**THE TASK:**
Your copy of the lines below must match them exactly and contain no images.

**WORKING DATA:**
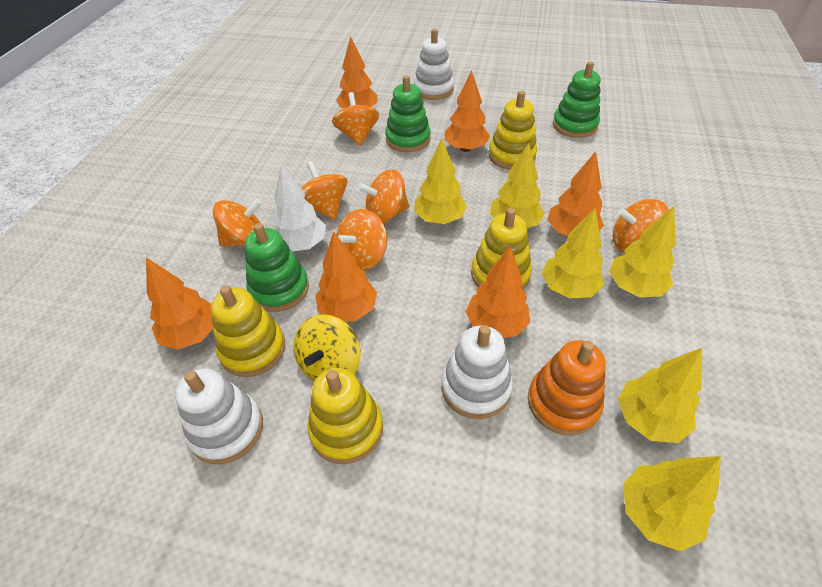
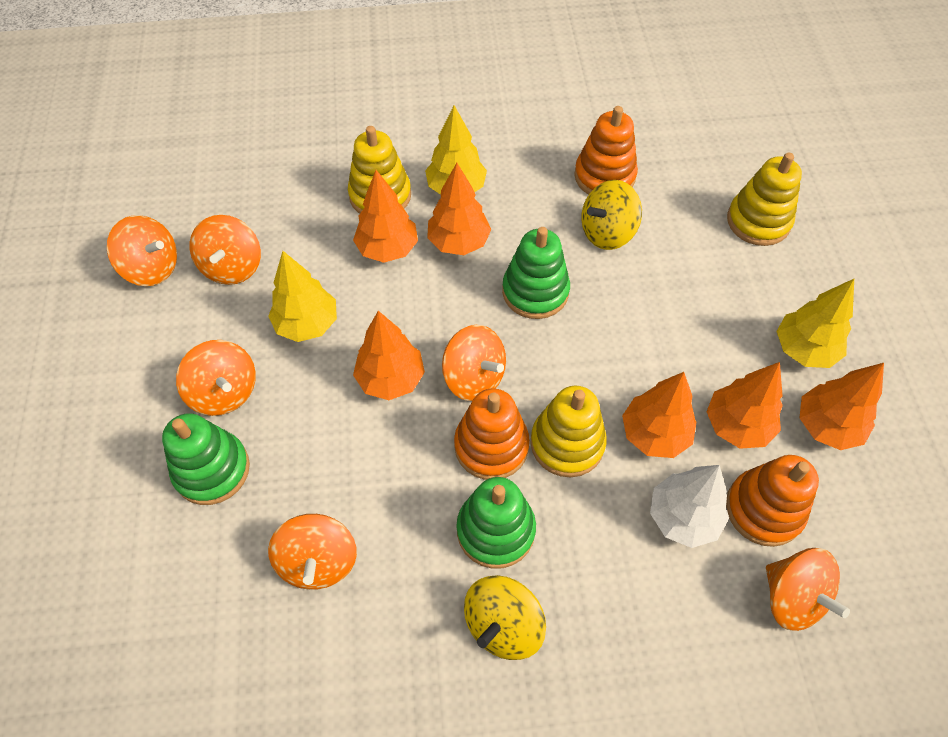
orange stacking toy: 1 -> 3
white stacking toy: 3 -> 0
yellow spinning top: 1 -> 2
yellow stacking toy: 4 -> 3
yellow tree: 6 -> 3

**ANSWER BOX:**
orange stacking toy: 1 -> 3
white stacking toy: 3 -> 0
yellow spinning top: 1 -> 2
yellow stacking toy: 4 -> 3
yellow tree: 6 -> 3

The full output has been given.